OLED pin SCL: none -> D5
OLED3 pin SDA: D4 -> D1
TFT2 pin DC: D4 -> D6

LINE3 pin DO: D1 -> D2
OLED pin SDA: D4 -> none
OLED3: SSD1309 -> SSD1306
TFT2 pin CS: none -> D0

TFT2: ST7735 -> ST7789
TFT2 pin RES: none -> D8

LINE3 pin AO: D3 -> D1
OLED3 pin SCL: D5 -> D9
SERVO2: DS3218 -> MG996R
::::::
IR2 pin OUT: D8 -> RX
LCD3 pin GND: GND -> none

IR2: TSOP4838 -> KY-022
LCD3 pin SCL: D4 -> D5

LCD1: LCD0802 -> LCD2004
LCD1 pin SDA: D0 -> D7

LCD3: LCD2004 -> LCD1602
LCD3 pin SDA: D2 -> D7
::::::
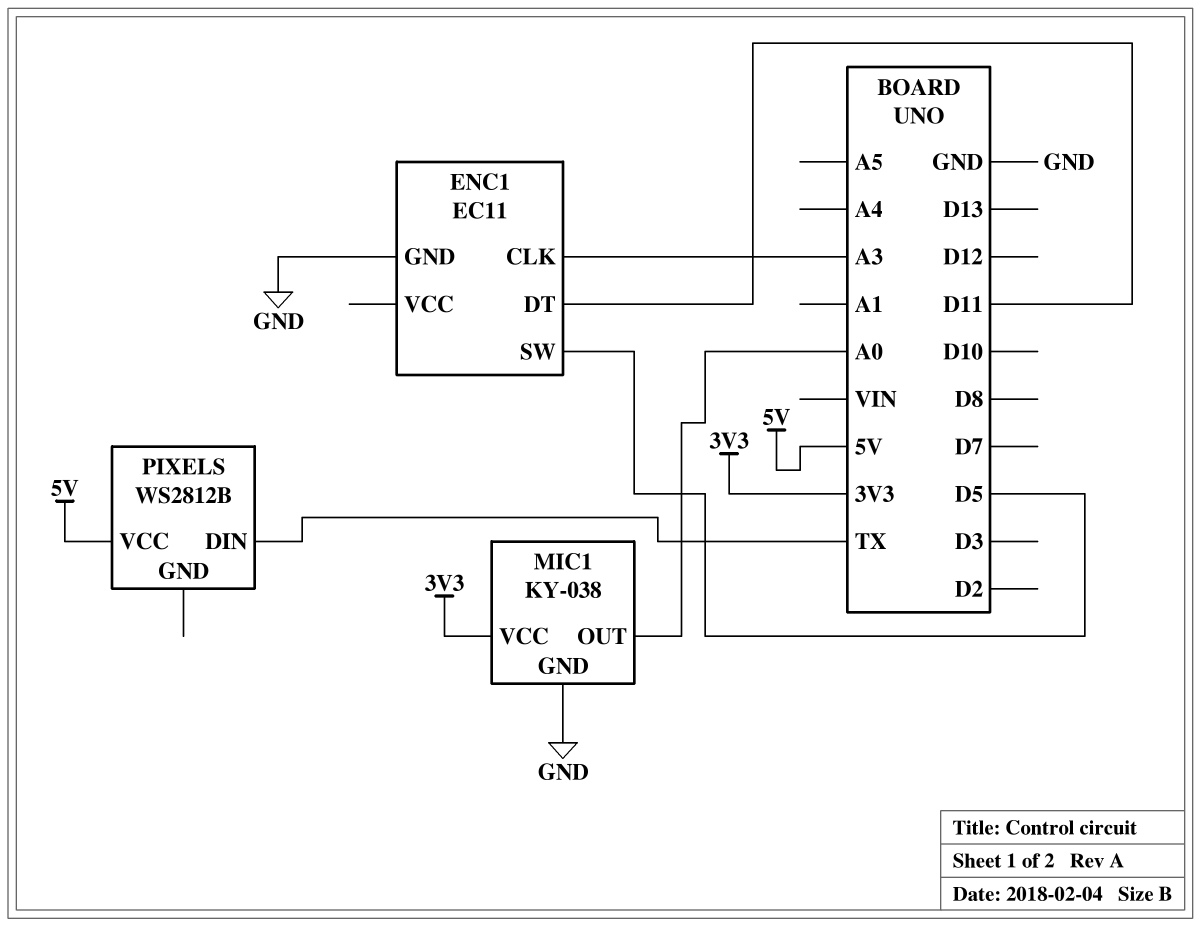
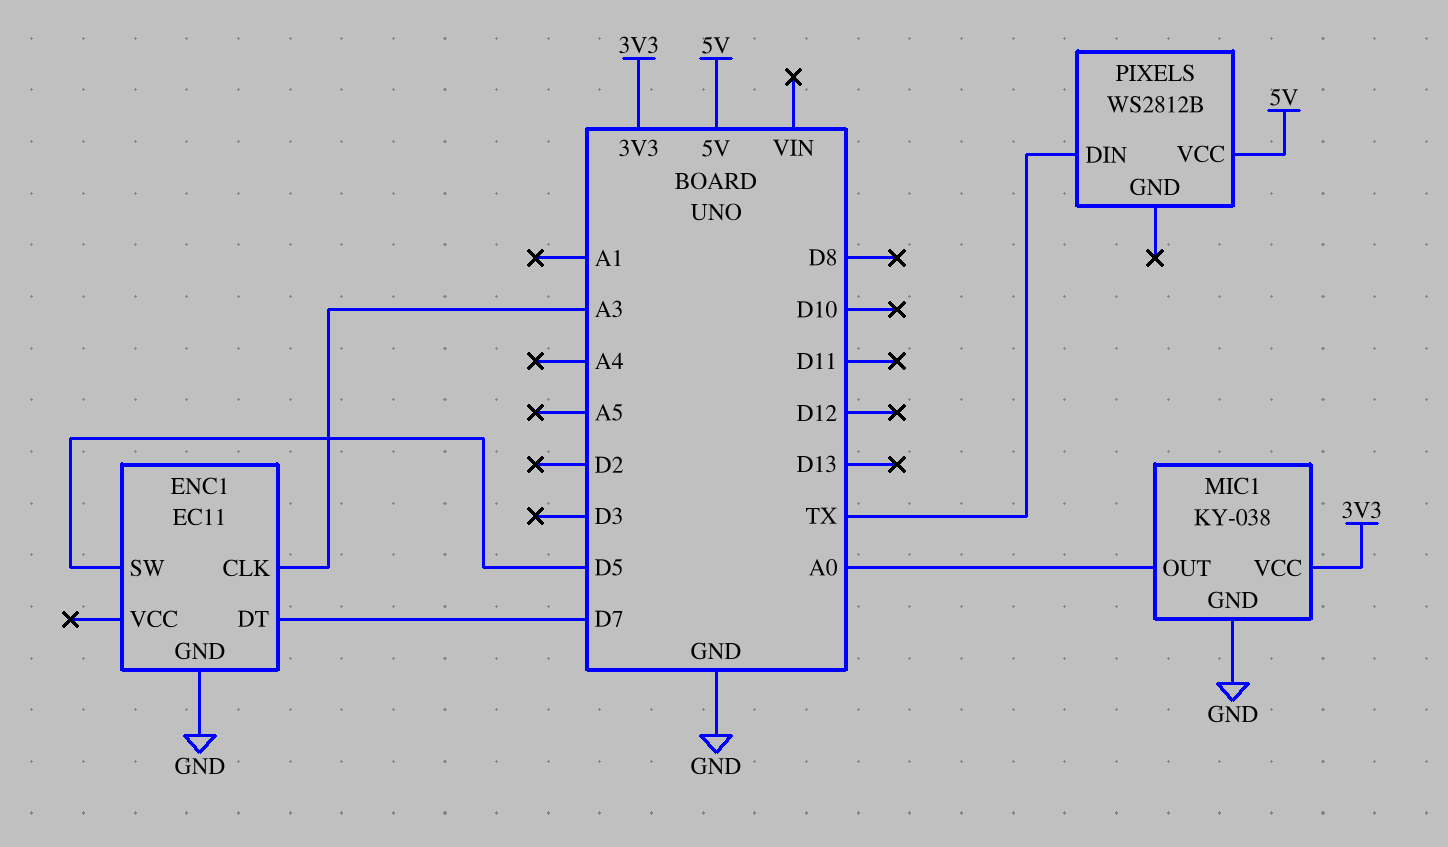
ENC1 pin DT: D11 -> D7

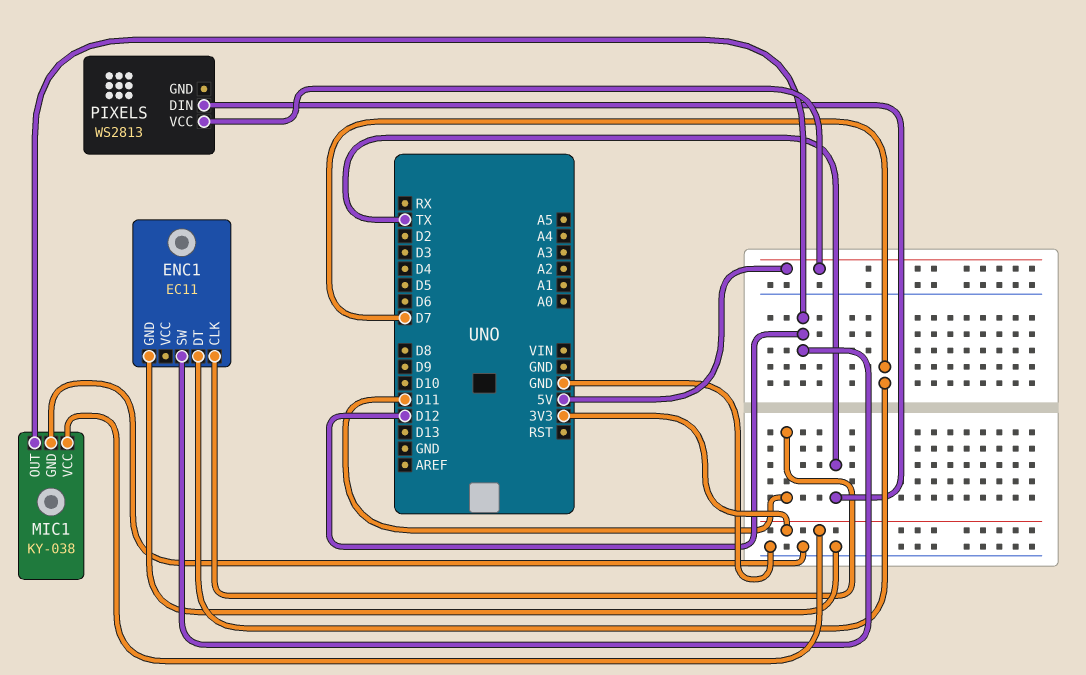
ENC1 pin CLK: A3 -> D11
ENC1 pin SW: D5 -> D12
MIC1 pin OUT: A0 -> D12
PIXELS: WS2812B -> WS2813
::::::
■ **What the task requires**
From the entries above, return exactly the line containing "LCD3 pin GND: GND -> none", the line containing "LCD3 pin SDA: D2 -> D7", and all lines between, and nothing else.

■ **Response for this exercise**
LCD3 pin GND: GND -> none

IR2: TSOP4838 -> KY-022
LCD3 pin SCL: D4 -> D5

LCD1: LCD0802 -> LCD2004
LCD1 pin SDA: D0 -> D7

LCD3: LCD2004 -> LCD1602
LCD3 pin SDA: D2 -> D7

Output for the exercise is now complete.